* What is being asked
From the line that contains "(244, 304) = (634, 311): yellow" to the end of the entries, write out every line exactly, including both ends, and nothing more.

[Opening Data to examine section]

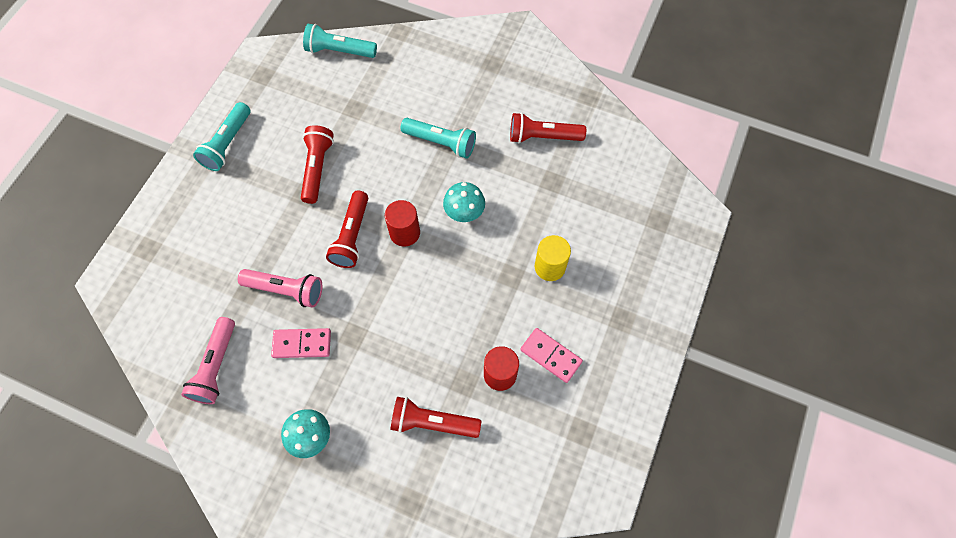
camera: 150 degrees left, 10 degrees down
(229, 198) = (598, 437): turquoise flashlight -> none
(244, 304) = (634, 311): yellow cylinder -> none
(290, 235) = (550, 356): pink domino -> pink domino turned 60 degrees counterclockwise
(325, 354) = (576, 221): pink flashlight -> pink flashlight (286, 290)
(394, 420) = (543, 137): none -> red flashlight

[Closing Data to examine section]

* Solution to this task
(244, 304) = (634, 311): yellow cylinder -> none
(290, 235) = (550, 356): pink domino -> pink domino turned 60 degrees counterclockwise
(325, 354) = (576, 221): pink flashlight -> pink flashlight (286, 290)
(394, 420) = (543, 137): none -> red flashlight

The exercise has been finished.